▸ **EXERCISE INPUT**
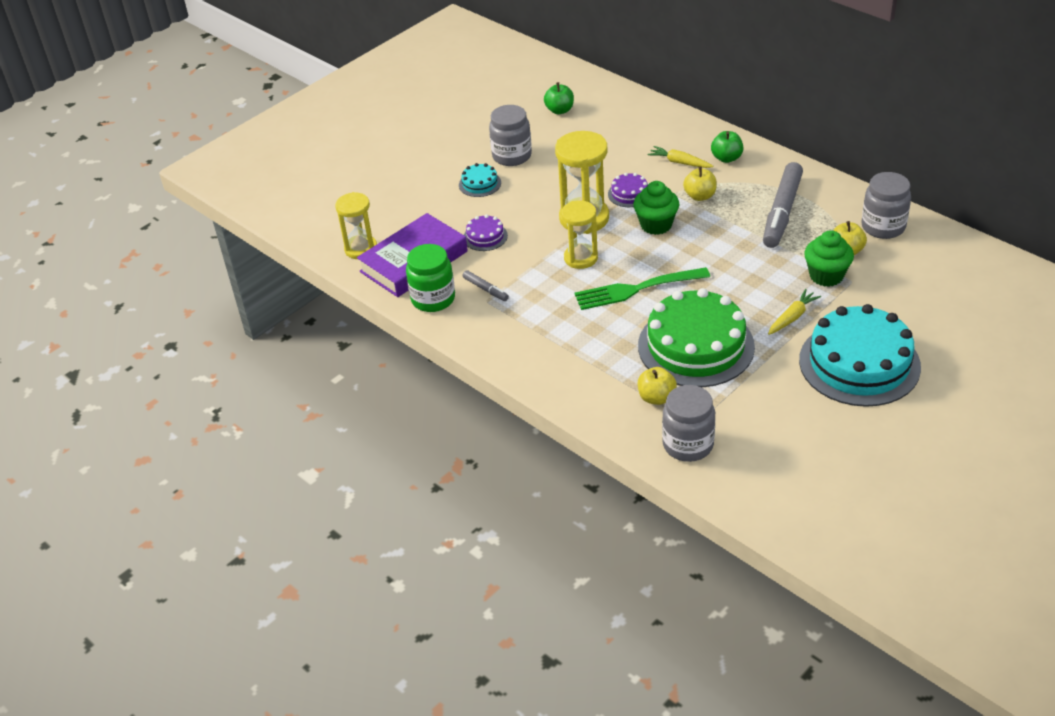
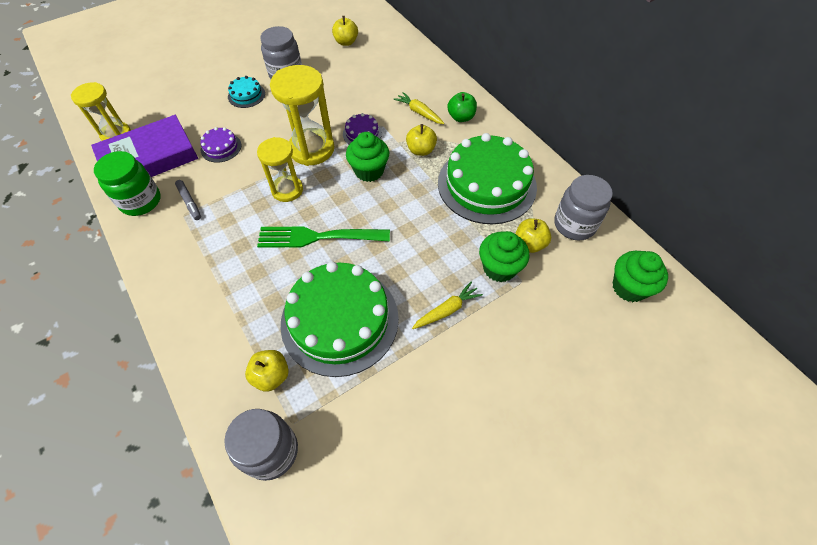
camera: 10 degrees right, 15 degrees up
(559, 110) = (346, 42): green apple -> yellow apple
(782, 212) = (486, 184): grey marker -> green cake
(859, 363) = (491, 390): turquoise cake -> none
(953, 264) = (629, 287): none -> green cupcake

▸ **EXERCISE PROMPT**
Filter the data down to the lines that contain the string "none", and copy them.

▸ **RESPONSE TO THE EXERCISE**
(859, 363) = (491, 390): turquoise cake -> none
(953, 264) = (629, 287): none -> green cupcake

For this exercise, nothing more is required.